(MATERIAL SHOWN Opens)
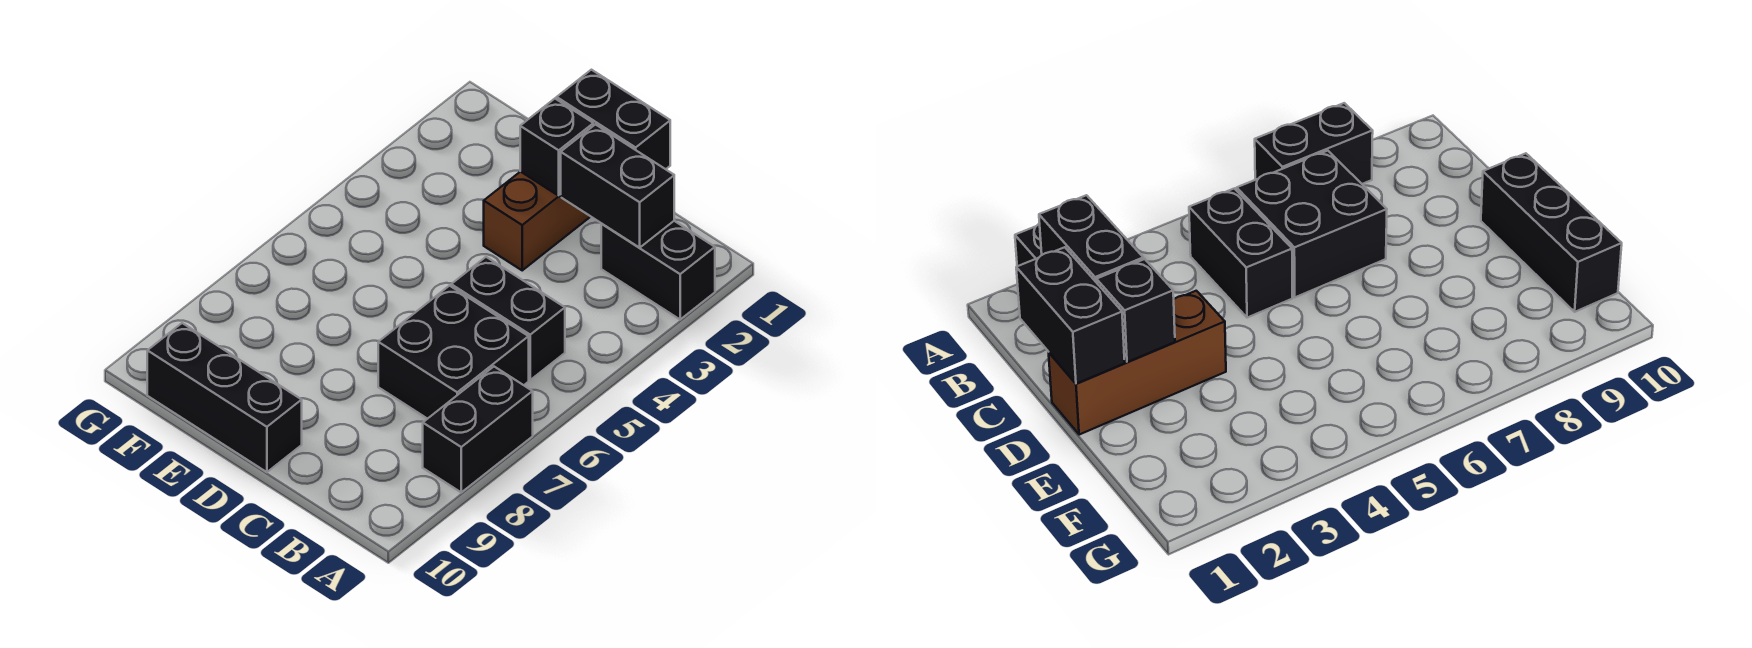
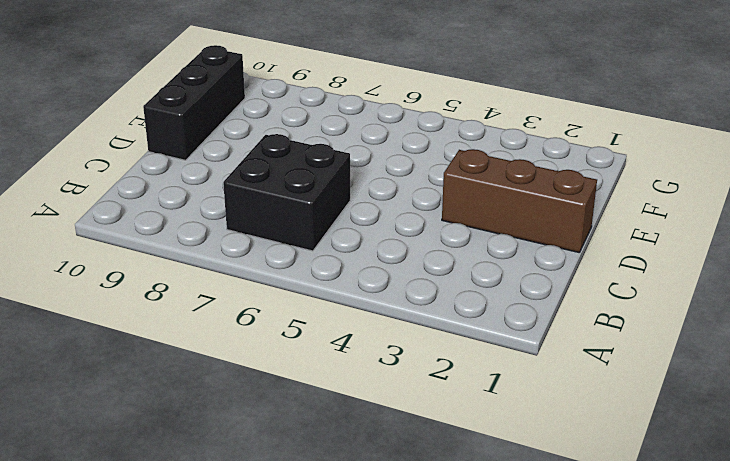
none -> black brick A2:B2 level 1
none -> black brick A7:A8 level 1

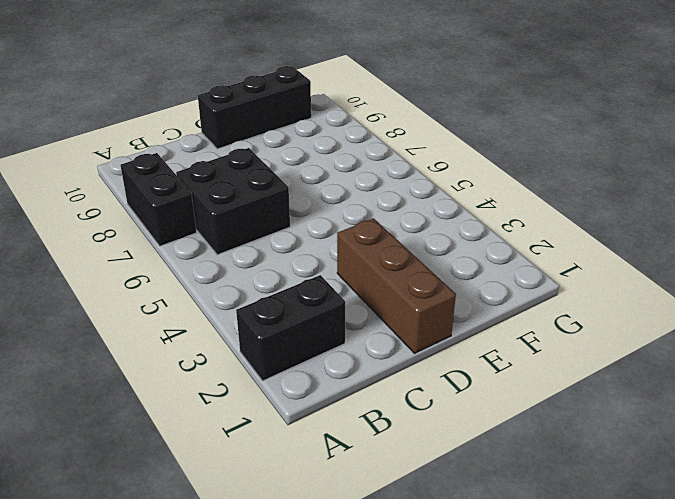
none -> black brick B5:C5 level 1
none -> black brick B2:C2 level 2

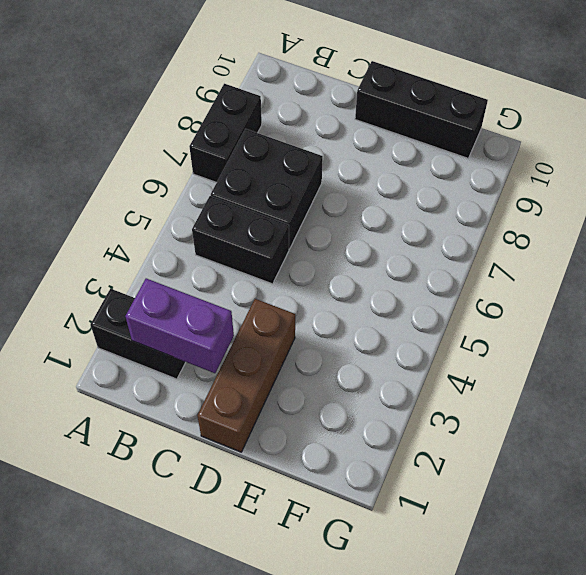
purple brick B2:C2 level 2 -> black brick B2:C2 level 2
none -> black brick C1:D1 level 2
none -> black brick D2 level 2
(MATERIAL SHOWN Closes)
WHAT YOU SHOULD DO: Pull out all lines containing the word "none" from the entries above.

ANSWER TO THIS EXERCISE:
none -> black brick A2:B2 level 1
none -> black brick A7:A8 level 1
none -> black brick B5:C5 level 1
none -> black brick B2:C2 level 2
none -> black brick C1:D1 level 2
none -> black brick D2 level 2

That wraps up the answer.